(Stored records)
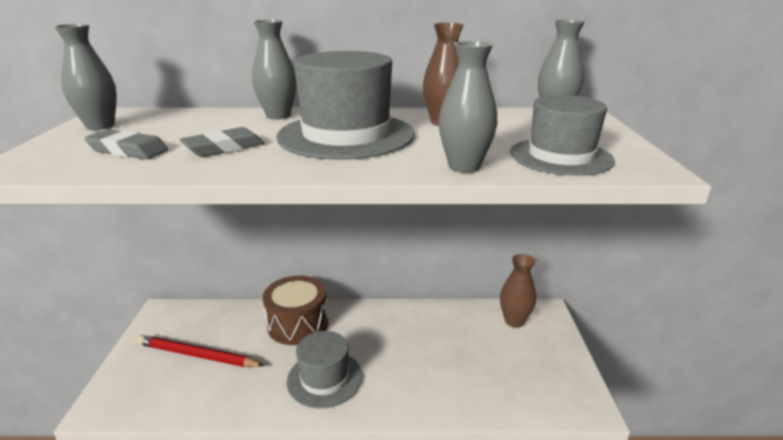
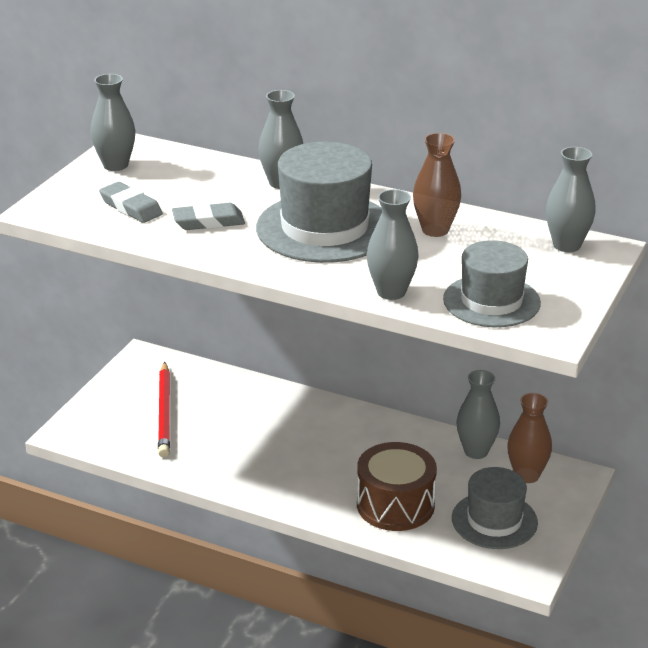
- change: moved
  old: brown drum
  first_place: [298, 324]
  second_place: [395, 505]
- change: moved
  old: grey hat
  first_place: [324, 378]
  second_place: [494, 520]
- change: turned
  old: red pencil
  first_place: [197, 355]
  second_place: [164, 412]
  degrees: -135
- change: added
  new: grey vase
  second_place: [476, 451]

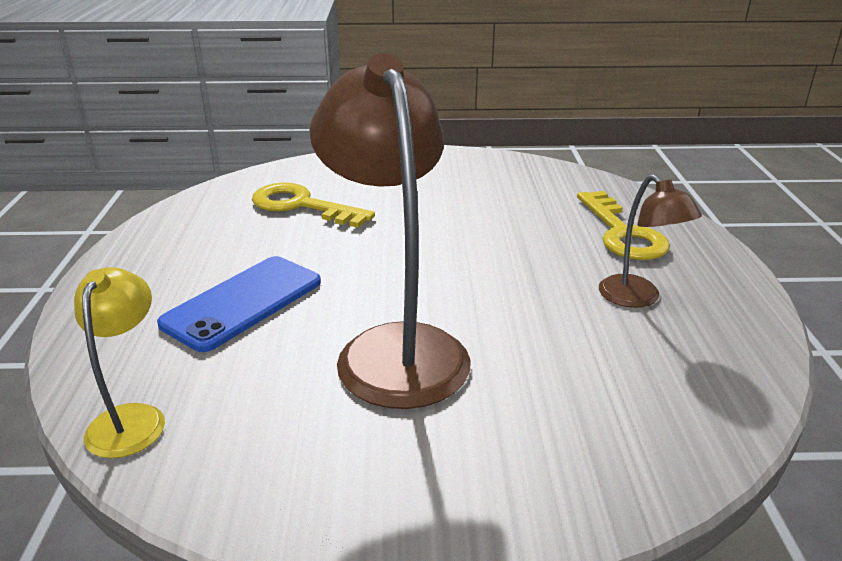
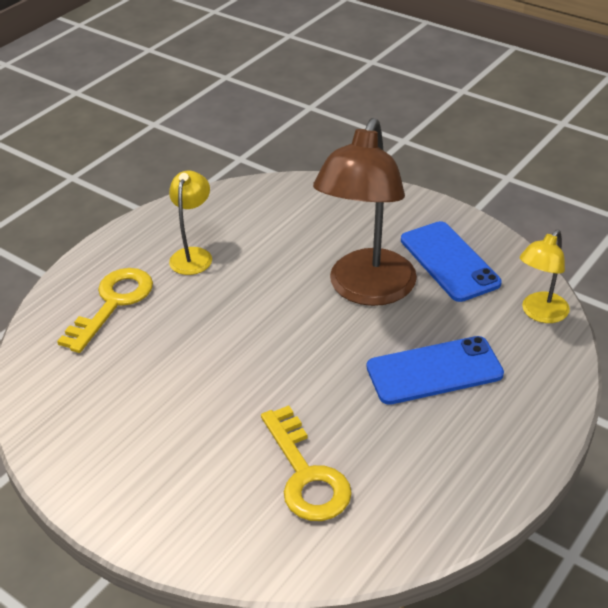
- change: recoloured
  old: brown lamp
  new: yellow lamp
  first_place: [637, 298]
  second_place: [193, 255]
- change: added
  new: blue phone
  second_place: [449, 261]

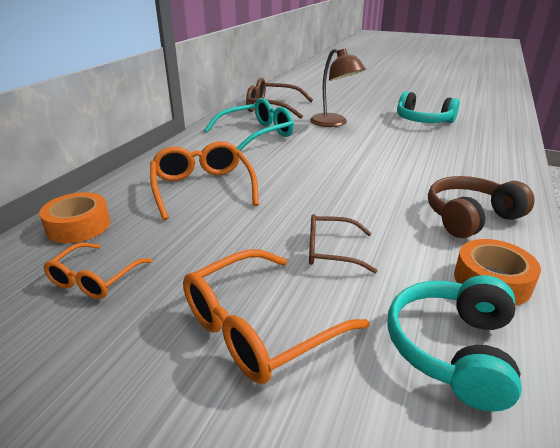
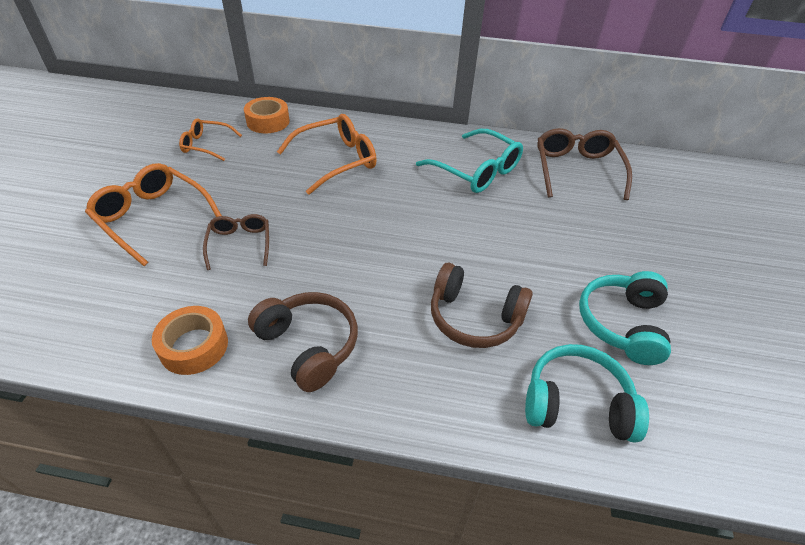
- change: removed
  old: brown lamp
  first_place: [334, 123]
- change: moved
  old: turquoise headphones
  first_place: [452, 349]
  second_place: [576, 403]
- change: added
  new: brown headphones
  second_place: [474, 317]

*WHAT IS REQUIRED*. What is needed is an exact copy of every entry, minus the images.

*ANSWER BELOW*.
- change: moved
  old: brown drum
  first_place: [298, 324]
  second_place: [395, 505]
- change: moved
  old: grey hat
  first_place: [324, 378]
  second_place: [494, 520]
- change: turned
  old: red pencil
  first_place: [197, 355]
  second_place: [164, 412]
  degrees: -135
- change: added
  new: grey vase
  second_place: [476, 451]

- change: recoloured
  old: brown lamp
  new: yellow lamp
  first_place: [637, 298]
  second_place: [193, 255]
- change: added
  new: blue phone
  second_place: [449, 261]

- change: removed
  old: brown lamp
  first_place: [334, 123]
- change: moved
  old: turquoise headphones
  first_place: [452, 349]
  second_place: [576, 403]
- change: added
  new: brown headphones
  second_place: [474, 317]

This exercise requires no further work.